(WHAT TO DO): Please reproduce all the entries below word for word, leaving out the pictures.

(MATERIAL FOR THE TASK):
┌────────

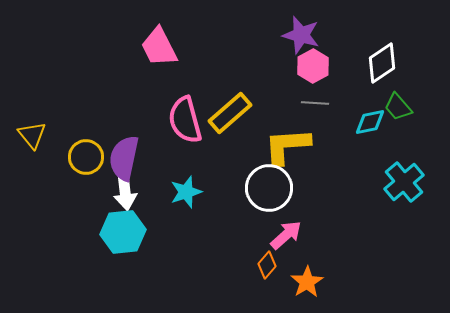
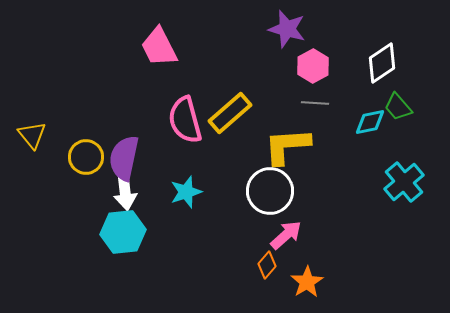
purple star: moved 14 px left, 6 px up
white circle: moved 1 px right, 3 px down
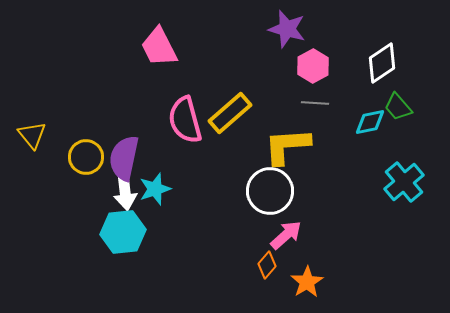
cyan star: moved 31 px left, 3 px up
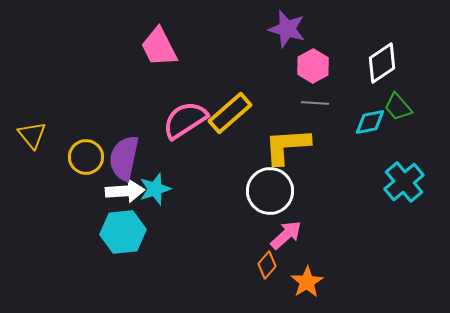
pink semicircle: rotated 72 degrees clockwise
white arrow: rotated 87 degrees counterclockwise
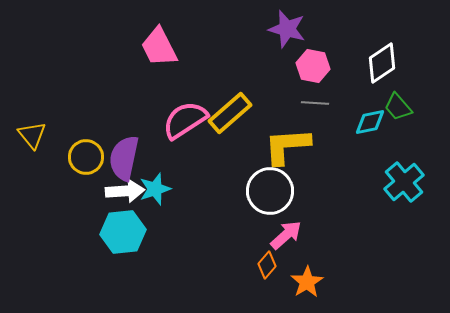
pink hexagon: rotated 20 degrees counterclockwise
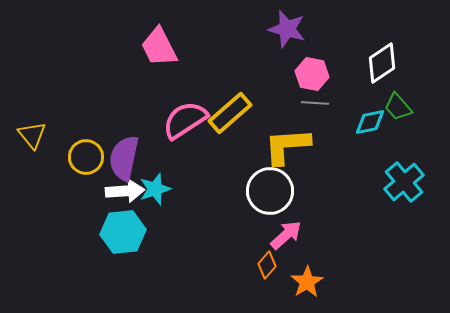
pink hexagon: moved 1 px left, 8 px down
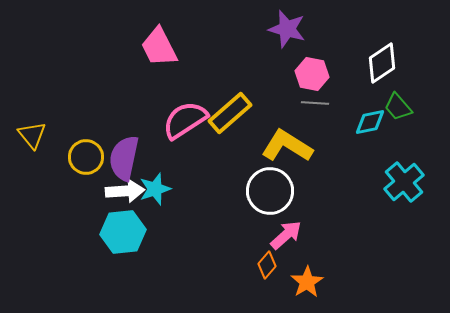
yellow L-shape: rotated 36 degrees clockwise
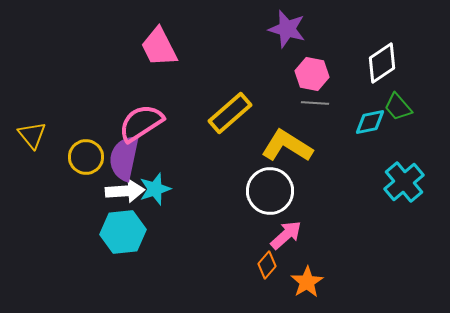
pink semicircle: moved 44 px left, 3 px down
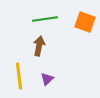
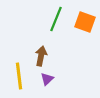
green line: moved 11 px right; rotated 60 degrees counterclockwise
brown arrow: moved 2 px right, 10 px down
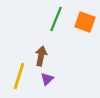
yellow line: rotated 24 degrees clockwise
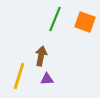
green line: moved 1 px left
purple triangle: rotated 40 degrees clockwise
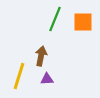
orange square: moved 2 px left; rotated 20 degrees counterclockwise
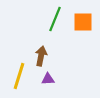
purple triangle: moved 1 px right
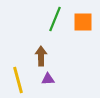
brown arrow: rotated 12 degrees counterclockwise
yellow line: moved 1 px left, 4 px down; rotated 32 degrees counterclockwise
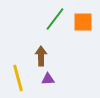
green line: rotated 15 degrees clockwise
yellow line: moved 2 px up
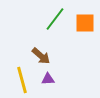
orange square: moved 2 px right, 1 px down
brown arrow: rotated 132 degrees clockwise
yellow line: moved 4 px right, 2 px down
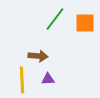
brown arrow: moved 3 px left; rotated 36 degrees counterclockwise
yellow line: rotated 12 degrees clockwise
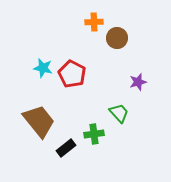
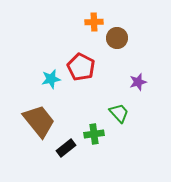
cyan star: moved 8 px right, 11 px down; rotated 24 degrees counterclockwise
red pentagon: moved 9 px right, 7 px up
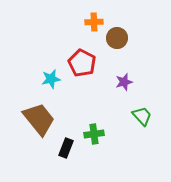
red pentagon: moved 1 px right, 4 px up
purple star: moved 14 px left
green trapezoid: moved 23 px right, 3 px down
brown trapezoid: moved 2 px up
black rectangle: rotated 30 degrees counterclockwise
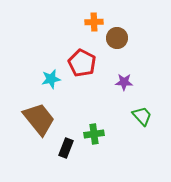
purple star: rotated 18 degrees clockwise
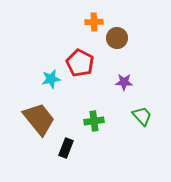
red pentagon: moved 2 px left
green cross: moved 13 px up
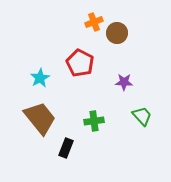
orange cross: rotated 18 degrees counterclockwise
brown circle: moved 5 px up
cyan star: moved 11 px left, 1 px up; rotated 18 degrees counterclockwise
brown trapezoid: moved 1 px right, 1 px up
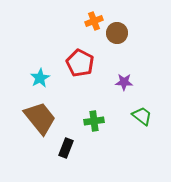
orange cross: moved 1 px up
green trapezoid: rotated 10 degrees counterclockwise
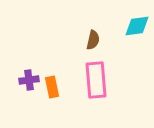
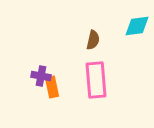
purple cross: moved 12 px right, 4 px up; rotated 18 degrees clockwise
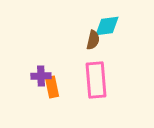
cyan diamond: moved 30 px left
purple cross: rotated 12 degrees counterclockwise
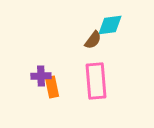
cyan diamond: moved 3 px right, 1 px up
brown semicircle: rotated 24 degrees clockwise
pink rectangle: moved 1 px down
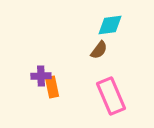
brown semicircle: moved 6 px right, 10 px down
pink rectangle: moved 15 px right, 15 px down; rotated 18 degrees counterclockwise
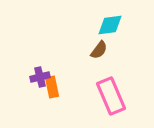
purple cross: moved 1 px left, 1 px down; rotated 12 degrees counterclockwise
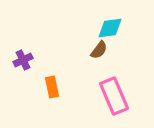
cyan diamond: moved 3 px down
purple cross: moved 17 px left, 17 px up; rotated 12 degrees counterclockwise
pink rectangle: moved 3 px right
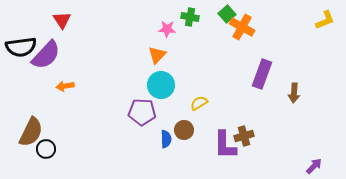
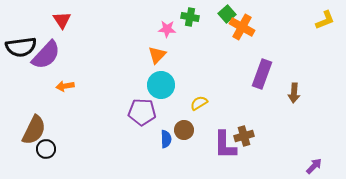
brown semicircle: moved 3 px right, 2 px up
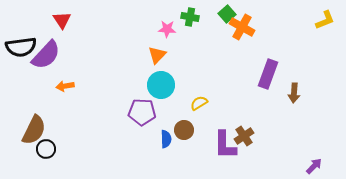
purple rectangle: moved 6 px right
brown cross: rotated 18 degrees counterclockwise
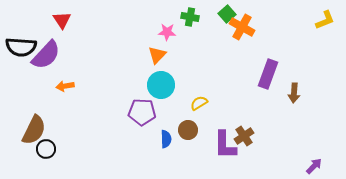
pink star: moved 3 px down
black semicircle: rotated 12 degrees clockwise
brown circle: moved 4 px right
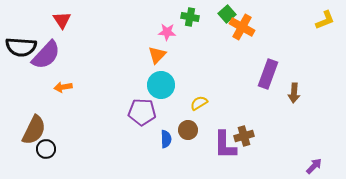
orange arrow: moved 2 px left, 1 px down
brown cross: rotated 18 degrees clockwise
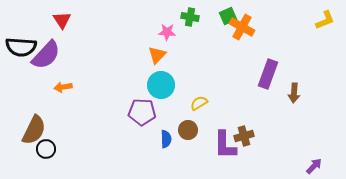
green square: moved 1 px right, 2 px down; rotated 18 degrees clockwise
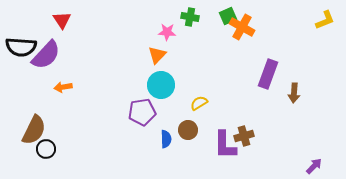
purple pentagon: rotated 12 degrees counterclockwise
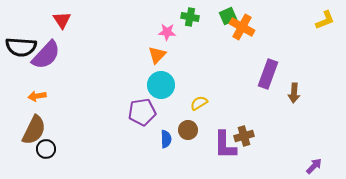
orange arrow: moved 26 px left, 9 px down
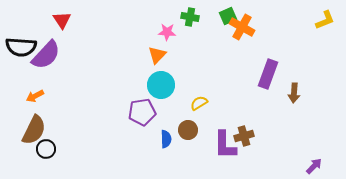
orange arrow: moved 2 px left; rotated 18 degrees counterclockwise
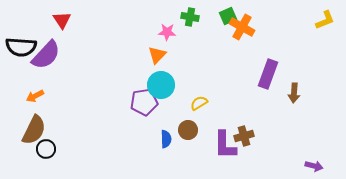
purple pentagon: moved 2 px right, 10 px up
purple arrow: rotated 60 degrees clockwise
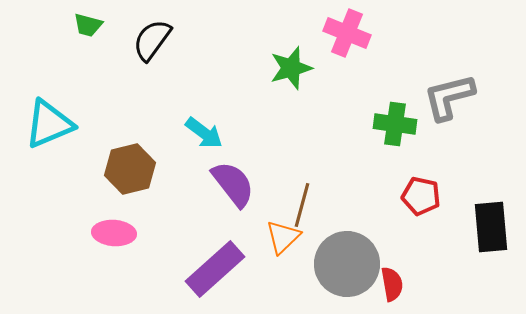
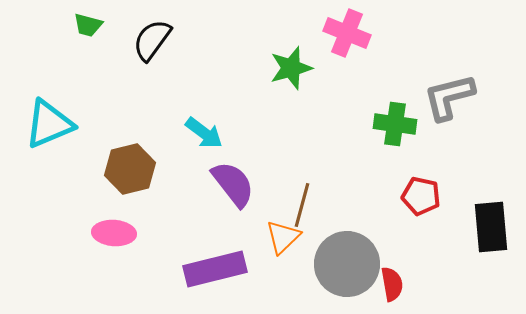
purple rectangle: rotated 28 degrees clockwise
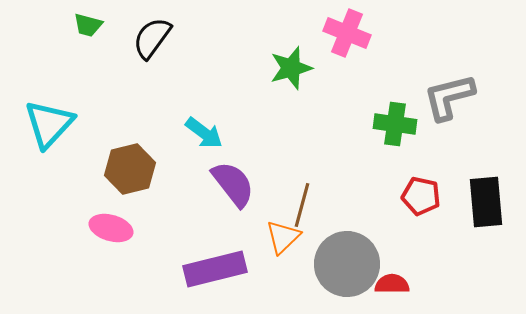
black semicircle: moved 2 px up
cyan triangle: rotated 24 degrees counterclockwise
black rectangle: moved 5 px left, 25 px up
pink ellipse: moved 3 px left, 5 px up; rotated 12 degrees clockwise
red semicircle: rotated 80 degrees counterclockwise
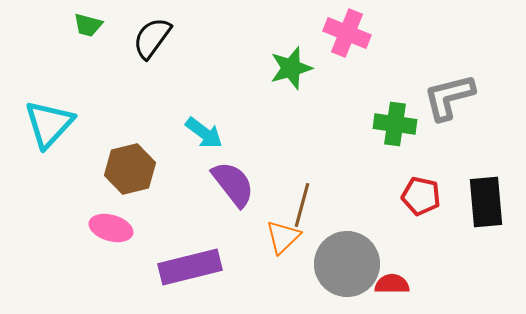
purple rectangle: moved 25 px left, 2 px up
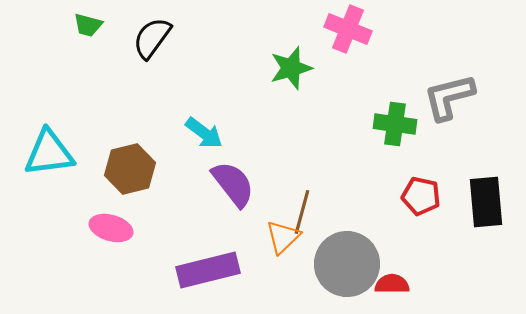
pink cross: moved 1 px right, 4 px up
cyan triangle: moved 29 px down; rotated 40 degrees clockwise
brown line: moved 7 px down
purple rectangle: moved 18 px right, 3 px down
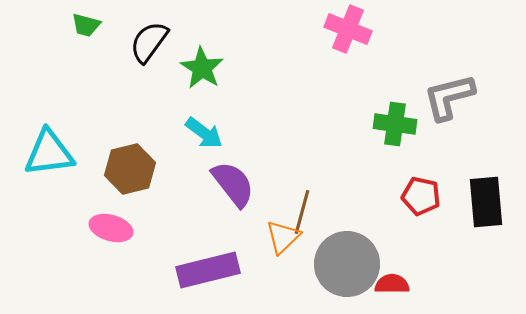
green trapezoid: moved 2 px left
black semicircle: moved 3 px left, 4 px down
green star: moved 89 px left; rotated 24 degrees counterclockwise
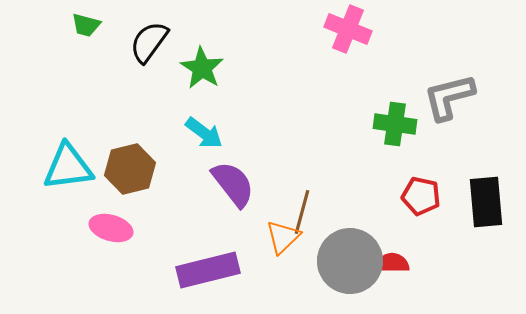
cyan triangle: moved 19 px right, 14 px down
gray circle: moved 3 px right, 3 px up
red semicircle: moved 21 px up
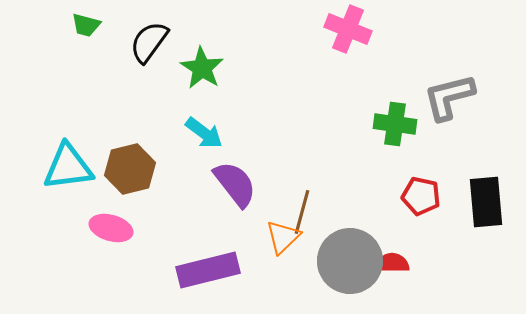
purple semicircle: moved 2 px right
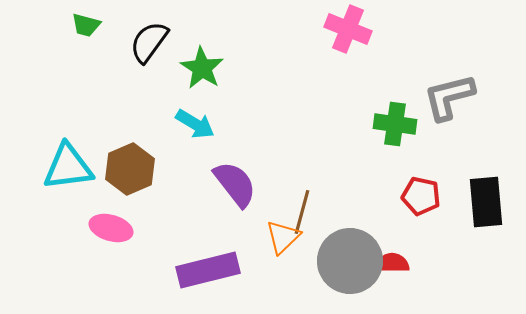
cyan arrow: moved 9 px left, 9 px up; rotated 6 degrees counterclockwise
brown hexagon: rotated 9 degrees counterclockwise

└────────

(THE REPLY):
purple star: moved 14 px left, 6 px up
white circle: moved 1 px right, 3 px down
cyan star: moved 31 px left, 3 px up
pink semicircle: rotated 72 degrees clockwise
white arrow: rotated 87 degrees counterclockwise
pink hexagon: rotated 20 degrees counterclockwise
pink hexagon: moved 1 px left, 8 px down
yellow L-shape: rotated 36 degrees clockwise
pink semicircle: moved 44 px left, 3 px down
green line: moved 11 px right; rotated 60 degrees counterclockwise
brown arrow: moved 2 px right, 10 px down
yellow line: rotated 24 degrees clockwise
green line: moved 1 px left
purple triangle: rotated 40 degrees clockwise
orange square: moved 2 px left; rotated 20 degrees counterclockwise
purple triangle: moved 1 px right
brown arrow: rotated 12 degrees counterclockwise
yellow line: moved 1 px left, 4 px down; rotated 32 degrees counterclockwise
green line: rotated 15 degrees clockwise
yellow line: moved 2 px up
orange square: moved 2 px right, 1 px down
brown arrow: rotated 132 degrees clockwise
yellow line: moved 4 px right, 2 px down
brown arrow: moved 3 px left; rotated 36 degrees counterclockwise
yellow line: rotated 12 degrees clockwise
cyan star: moved 8 px right, 11 px down; rotated 24 degrees counterclockwise
red pentagon: moved 9 px right, 7 px up
red pentagon: moved 1 px right, 4 px up
purple star: moved 14 px left
green trapezoid: moved 23 px right, 3 px down
brown trapezoid: moved 2 px up
black rectangle: rotated 30 degrees counterclockwise
purple star: rotated 18 degrees clockwise
red pentagon: moved 2 px left
green cross: moved 13 px up
orange cross: rotated 18 degrees counterclockwise
brown circle: moved 5 px up
cyan star: moved 11 px left, 1 px up; rotated 18 degrees counterclockwise
brown trapezoid: moved 1 px right, 1 px up
orange cross: moved 1 px up
green trapezoid: rotated 10 degrees counterclockwise
purple cross: moved 12 px right, 4 px up; rotated 18 degrees clockwise
cyan diamond: moved 30 px left
purple cross: rotated 12 degrees counterclockwise
cyan diamond: moved 3 px right, 1 px up
brown semicircle: rotated 24 degrees clockwise
pink rectangle: moved 1 px down
brown semicircle: moved 6 px right, 10 px down
pink rectangle: moved 15 px right, 15 px down; rotated 18 degrees counterclockwise
purple cross: moved 1 px left, 1 px down; rotated 12 degrees counterclockwise
cyan diamond: moved 3 px down
purple cross: moved 17 px left, 17 px up; rotated 12 degrees counterclockwise
pink rectangle: moved 3 px right
brown semicircle: moved 3 px right, 2 px up
purple rectangle: moved 6 px right
brown cross: rotated 18 degrees counterclockwise
pink star: moved 3 px down
black semicircle: rotated 12 degrees clockwise
brown circle: moved 4 px right
orange arrow: moved 2 px left, 1 px down
brown cross: rotated 18 degrees clockwise
green square: moved 1 px right, 2 px down; rotated 18 degrees clockwise
purple pentagon: rotated 12 degrees counterclockwise
orange arrow: moved 26 px left, 9 px down
orange arrow: moved 2 px left; rotated 18 degrees counterclockwise
purple pentagon: moved 2 px right, 10 px up
purple arrow: rotated 60 degrees clockwise
purple rectangle: rotated 28 degrees clockwise
black semicircle: moved 2 px up
cyan triangle: rotated 24 degrees counterclockwise
black rectangle: moved 5 px left, 25 px up
pink ellipse: moved 3 px left, 5 px up; rotated 12 degrees clockwise
red semicircle: rotated 80 degrees counterclockwise
purple rectangle: moved 25 px left, 2 px up
pink cross: moved 1 px right, 4 px up
cyan triangle: moved 29 px down; rotated 40 degrees clockwise
brown line: moved 7 px down
purple rectangle: moved 18 px right, 3 px down
green trapezoid: moved 2 px left
black semicircle: moved 3 px left, 4 px down
green star: moved 89 px left; rotated 24 degrees counterclockwise
cyan triangle: moved 19 px right, 14 px down
gray circle: moved 3 px right, 3 px up
red semicircle: moved 21 px up
purple semicircle: moved 2 px right
cyan arrow: moved 9 px left, 9 px up; rotated 6 degrees counterclockwise
brown hexagon: rotated 9 degrees counterclockwise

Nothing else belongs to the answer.